▶ Problem description:
When counting, include every line of the data that holds "diode", then state the total alone.

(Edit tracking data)
_ _ _ _ _ _ _

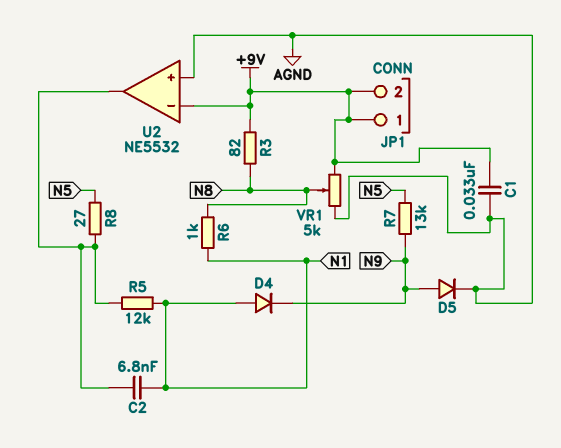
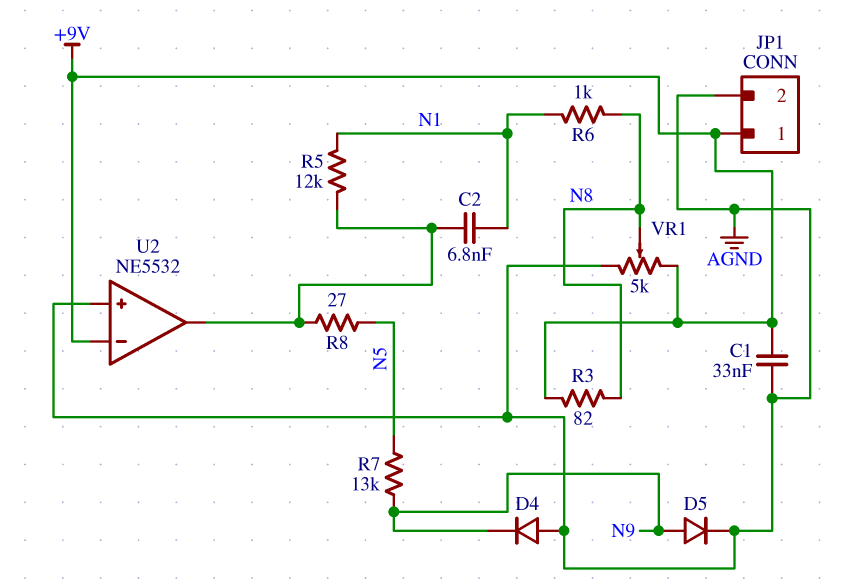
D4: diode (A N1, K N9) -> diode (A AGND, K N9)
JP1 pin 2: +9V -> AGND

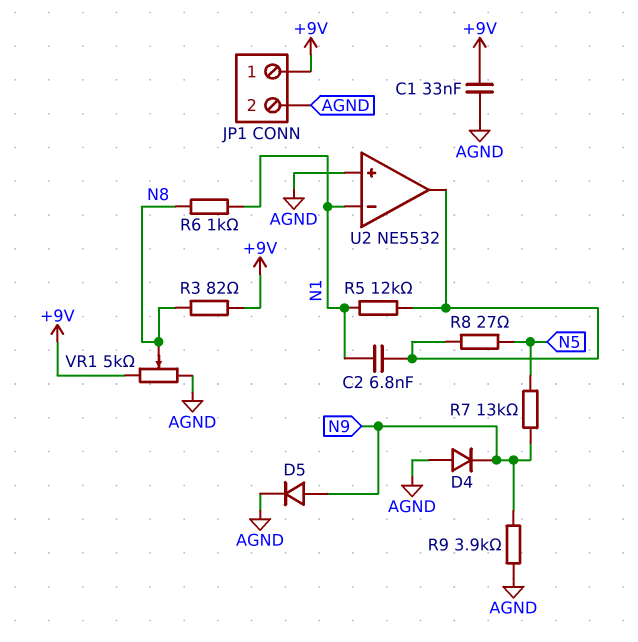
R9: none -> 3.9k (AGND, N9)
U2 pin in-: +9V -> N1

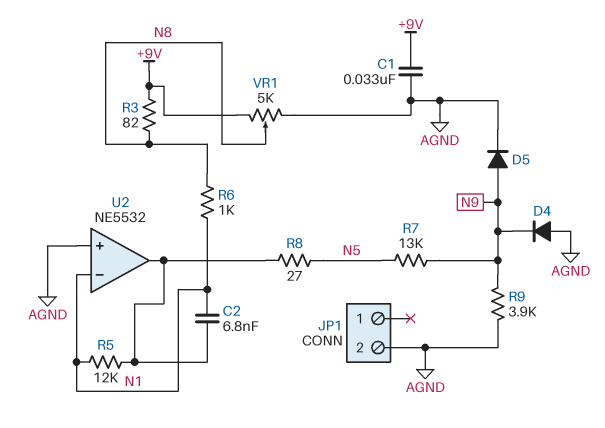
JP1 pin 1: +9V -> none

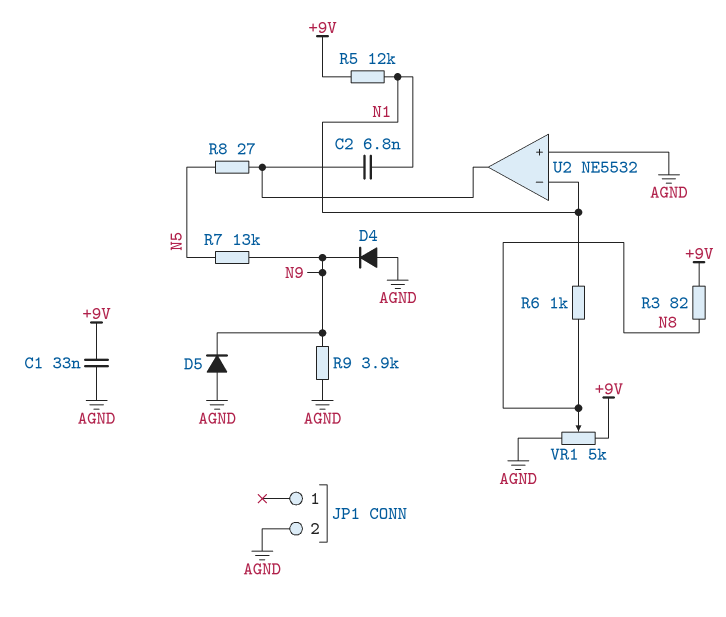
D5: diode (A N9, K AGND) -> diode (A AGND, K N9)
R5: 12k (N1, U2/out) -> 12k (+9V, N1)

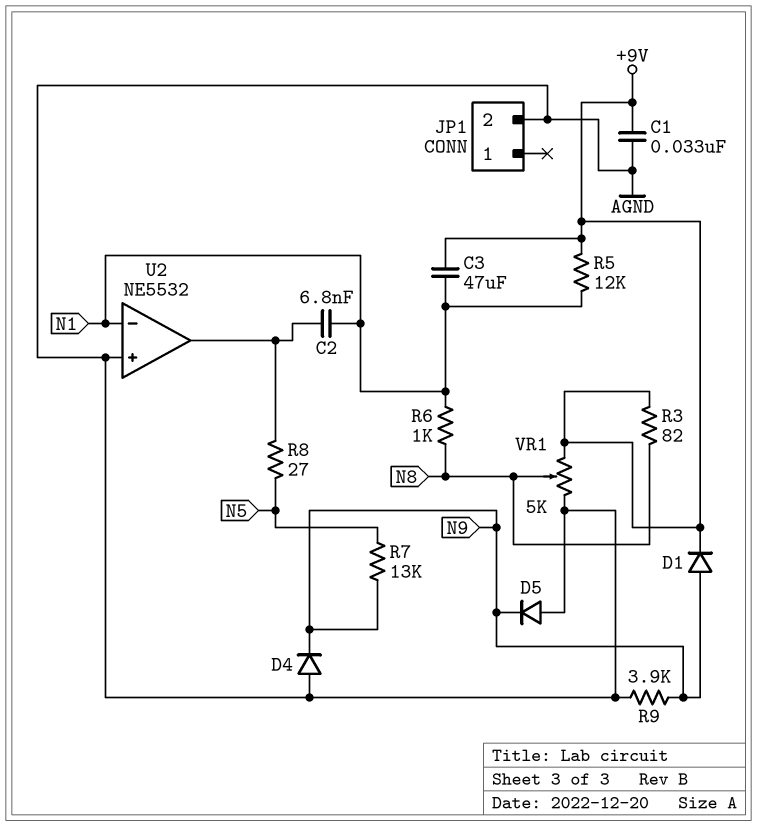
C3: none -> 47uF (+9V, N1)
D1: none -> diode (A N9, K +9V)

_ _ _ _ _ _ _

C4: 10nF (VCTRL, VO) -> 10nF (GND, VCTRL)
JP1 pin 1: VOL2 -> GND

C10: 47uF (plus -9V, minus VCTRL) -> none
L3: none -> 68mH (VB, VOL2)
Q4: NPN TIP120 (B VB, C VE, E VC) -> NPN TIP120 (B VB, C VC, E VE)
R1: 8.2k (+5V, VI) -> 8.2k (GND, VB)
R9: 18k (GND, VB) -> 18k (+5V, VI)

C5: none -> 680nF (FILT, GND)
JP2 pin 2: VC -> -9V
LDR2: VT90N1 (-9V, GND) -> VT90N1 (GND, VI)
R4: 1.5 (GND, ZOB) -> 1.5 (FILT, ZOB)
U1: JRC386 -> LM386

_ _ _ _ _ _ _

▶ Written answer:
3